- **Work to complete**:
Copy the entries below word for word, but omit any pictures they contain.

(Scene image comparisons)
:::

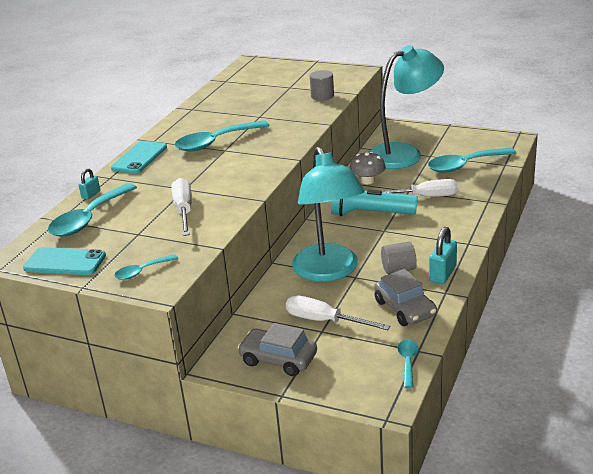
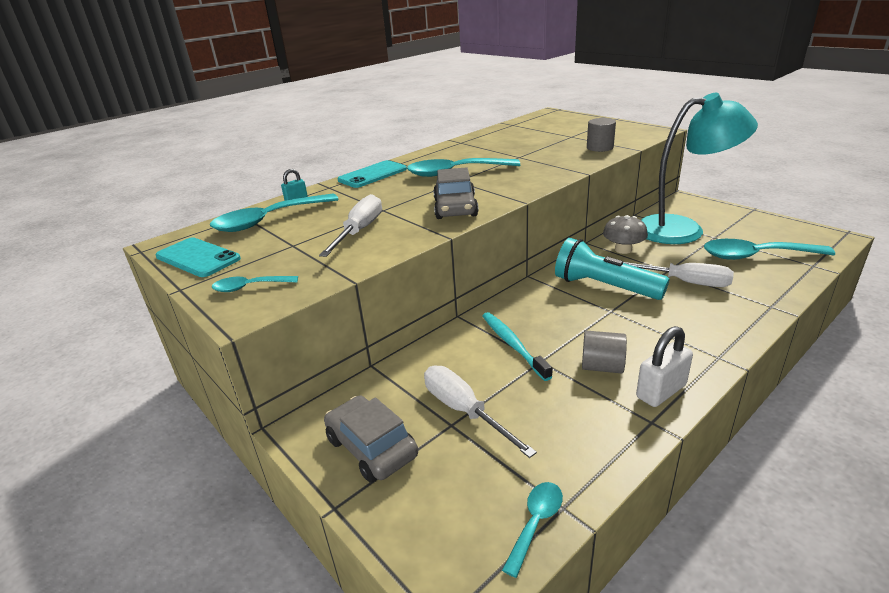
camera: 25 degrees right, 0 degrees up
turquoise lamp [292,146,365,282] -> turquoise toothbrush [483,312,553,381]
grey car [374,269,437,326] -> grey car moved to [433,167,479,219]
turquoise padlock [429,227,457,284] -> white padlock [636,326,693,407]

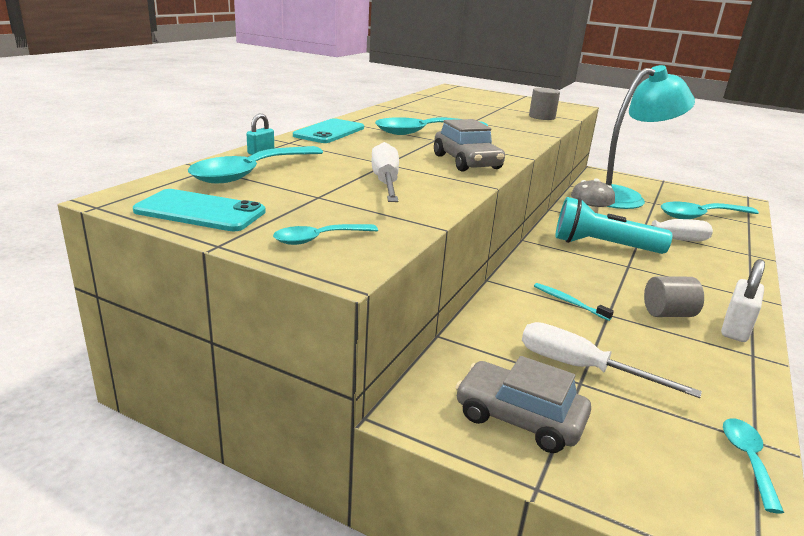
camera: 25 degrees left, 5 degrees down
turquoise toothbrush [483,312,553,381] -> turquoise toothbrush [534,283,614,321], size x0.65

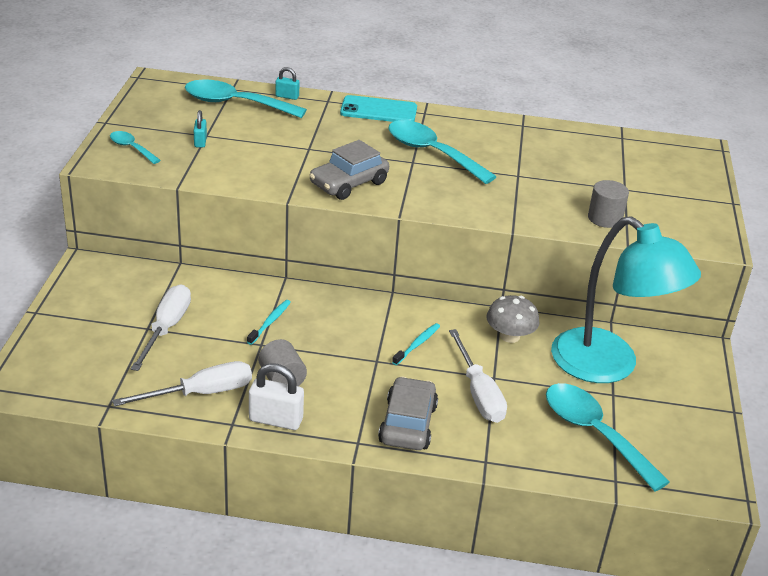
camera: 70 degrees right, 10 degrees up
turquoise phone [133,189,266,232] -> none
white screwdriver [371,142,399,202] -> white screwdriver moved to [112,361,252,406]
grey car [456,356,591,453] -> grey car moved to [378,377,438,450]
turquoise flashlight [555,197,672,254] -> turquoise toothbrush [392,323,440,365]
turquoise spoon [723,418,784,514] -> none
none -> turquoise padlock [194,110,207,148]

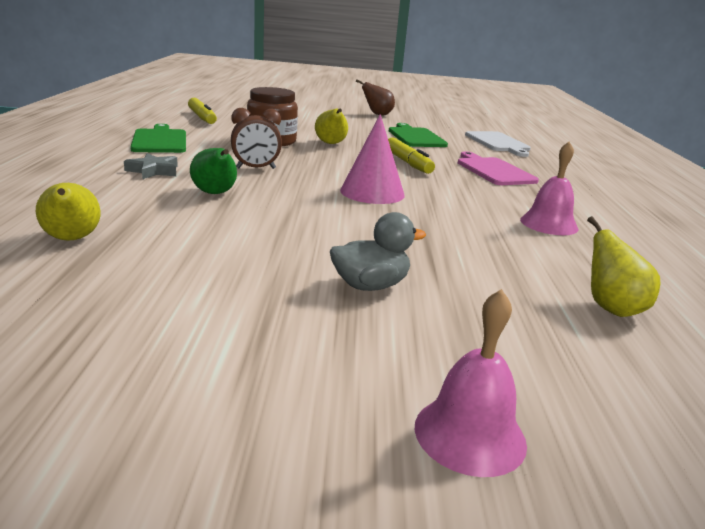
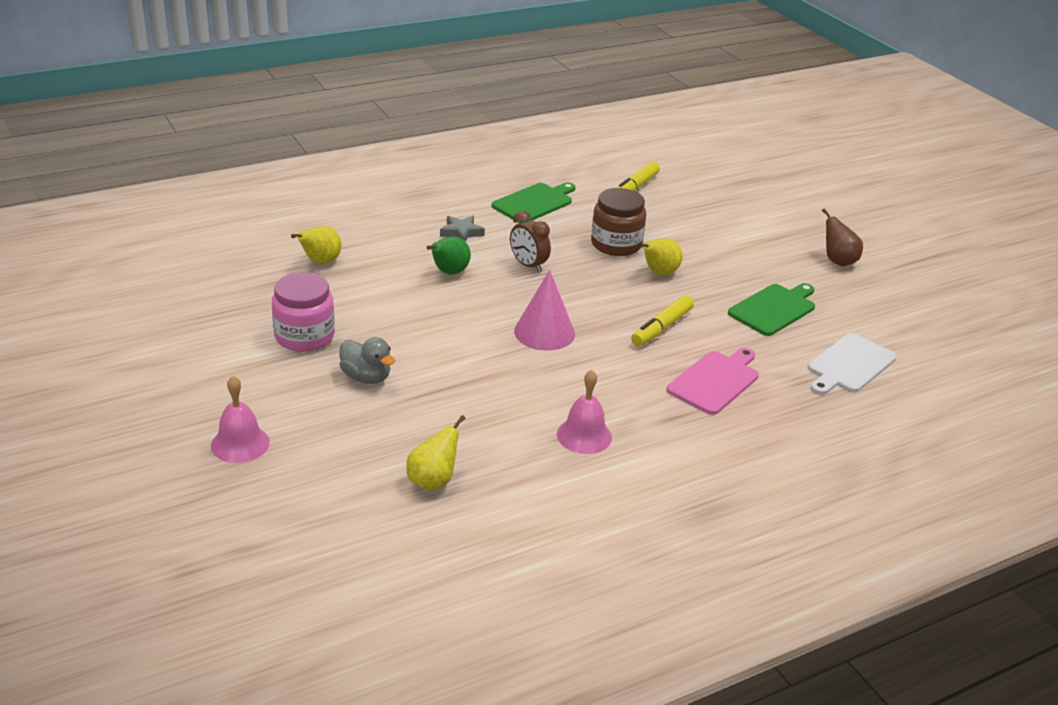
camera: 60 degrees right, 10 degrees up
none -> pink jar [272,272,335,352]

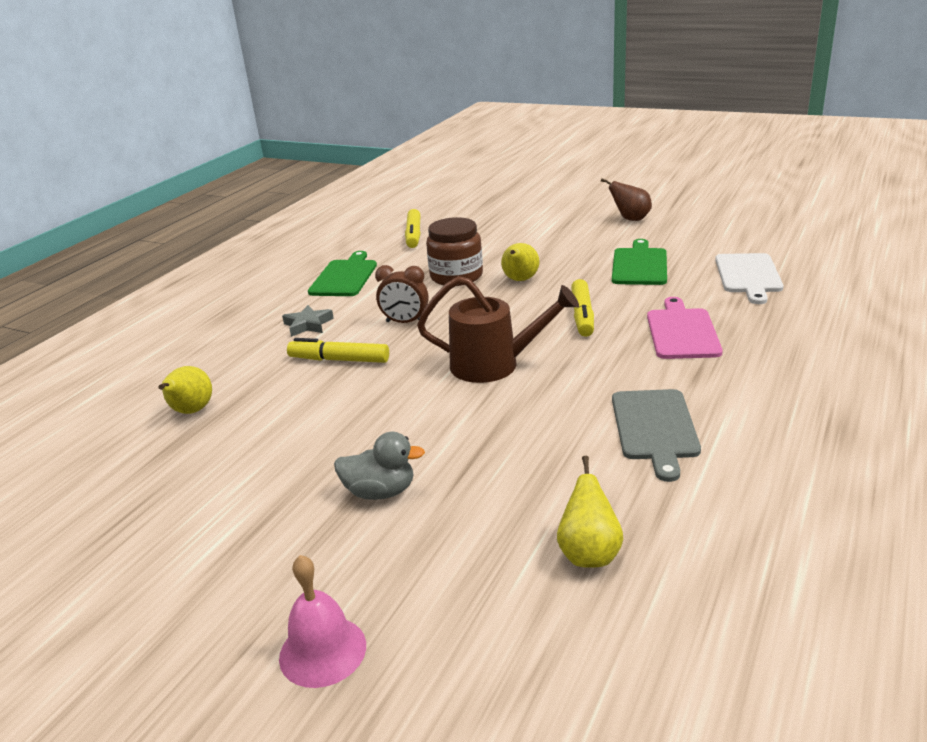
camera: 30 degrees left, 5 degrees down
pink jar [272,272,335,352] -> none
green pear [427,237,471,274] -> yellow marker [287,338,389,363]
pink cone [514,270,575,351] -> brown watering can [417,276,579,383]
pink bell [557,370,612,454] -> grey cutting board [612,389,701,482]

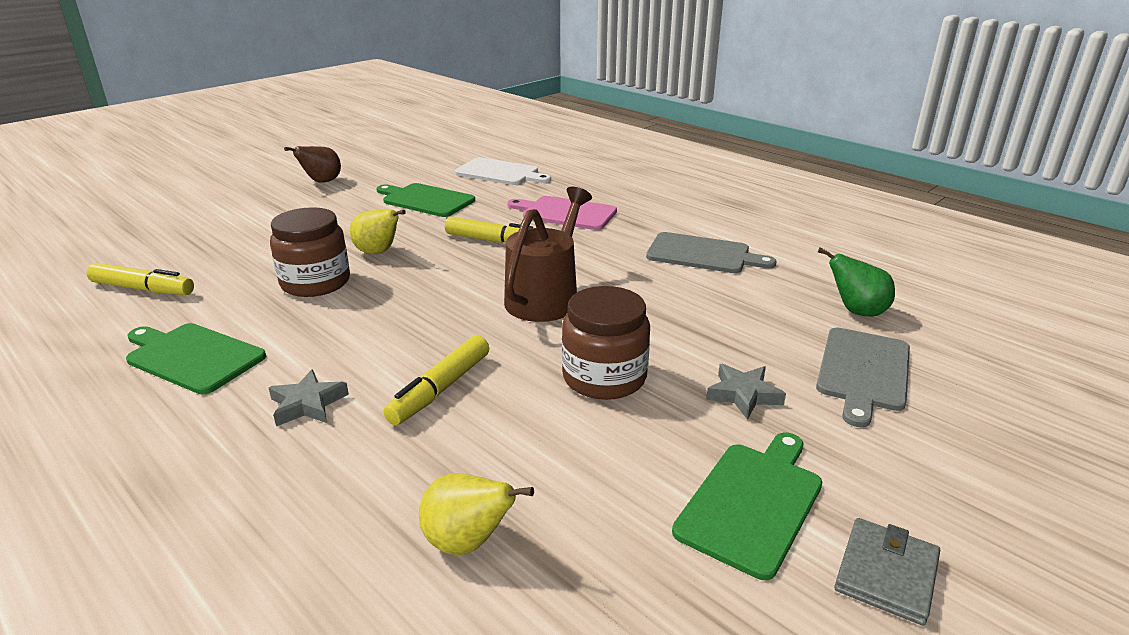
camera: 75 degrees left, 0 degrees up
pink bell [279,555,366,688] -> none
grey duck [334,432,425,500] -> grey star [706,364,786,420]
brown clock [375,265,429,323] -> none
yellow pear [557,456,623,568] -> green pear [818,248,895,317]
none -> brown jar [562,286,650,400]
none -> green cutting board [672,432,822,580]
none -> grey cutting board [816,328,910,427]
none -> grey wallet [834,518,940,626]

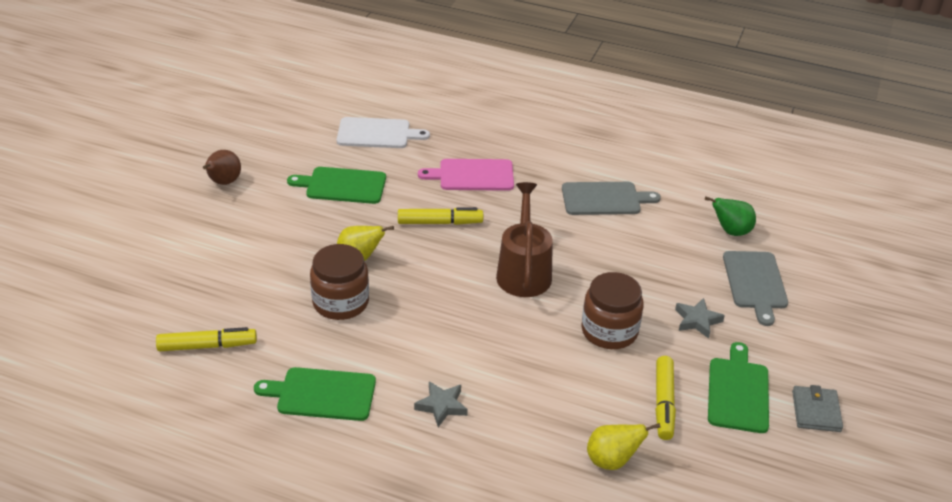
camera: 25 degrees left, 10 degrees up
yellow marker [383,335,489,425] -> yellow marker moved to [655,356,676,440]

:::

- **Result**:
camera: 25 degrees right, 0 degrees up
turquoise lamp [292,146,365,282] -> turquoise toothbrush [483,312,553,381]
grey car [374,269,437,326] -> grey car moved to [433,167,479,219]
turquoise padlock [429,227,457,284] -> white padlock [636,326,693,407]

camera: 25 degrees left, 5 degrees down
turquoise toothbrush [483,312,553,381] -> turquoise toothbrush [534,283,614,321], size x0.65

camera: 70 degrees right, 10 degrees up
turquoise phone [133,189,266,232] -> none
white screwdriver [371,142,399,202] -> white screwdriver moved to [112,361,252,406]
grey car [456,356,591,453] -> grey car moved to [378,377,438,450]
turquoise flashlight [555,197,672,254] -> turquoise toothbrush [392,323,440,365]
turquoise spoon [723,418,784,514] -> none
none -> turquoise padlock [194,110,207,148]

camera: 60 degrees right, 10 degrees up
none -> pink jar [272,272,335,352]

camera: 30 degrees left, 5 degrees down
pink jar [272,272,335,352] -> none
green pear [427,237,471,274] -> yellow marker [287,338,389,363]
pink cone [514,270,575,351] -> brown watering can [417,276,579,383]
pink bell [557,370,612,454] -> grey cutting board [612,389,701,482]

camera: 75 degrees left, 0 degrees up
pink bell [279,555,366,688] -> none
grey duck [334,432,425,500] -> grey star [706,364,786,420]
brown clock [375,265,429,323] -> none
yellow pear [557,456,623,568] -> green pear [818,248,895,317]
none -> brown jar [562,286,650,400]
none -> green cutting board [672,432,822,580]
none -> grey cutting board [816,328,910,427]
none -> grey wallet [834,518,940,626]

camera: 25 degrees left, 10 degrees up
yellow marker [383,335,489,425] -> yellow marker moved to [655,356,676,440]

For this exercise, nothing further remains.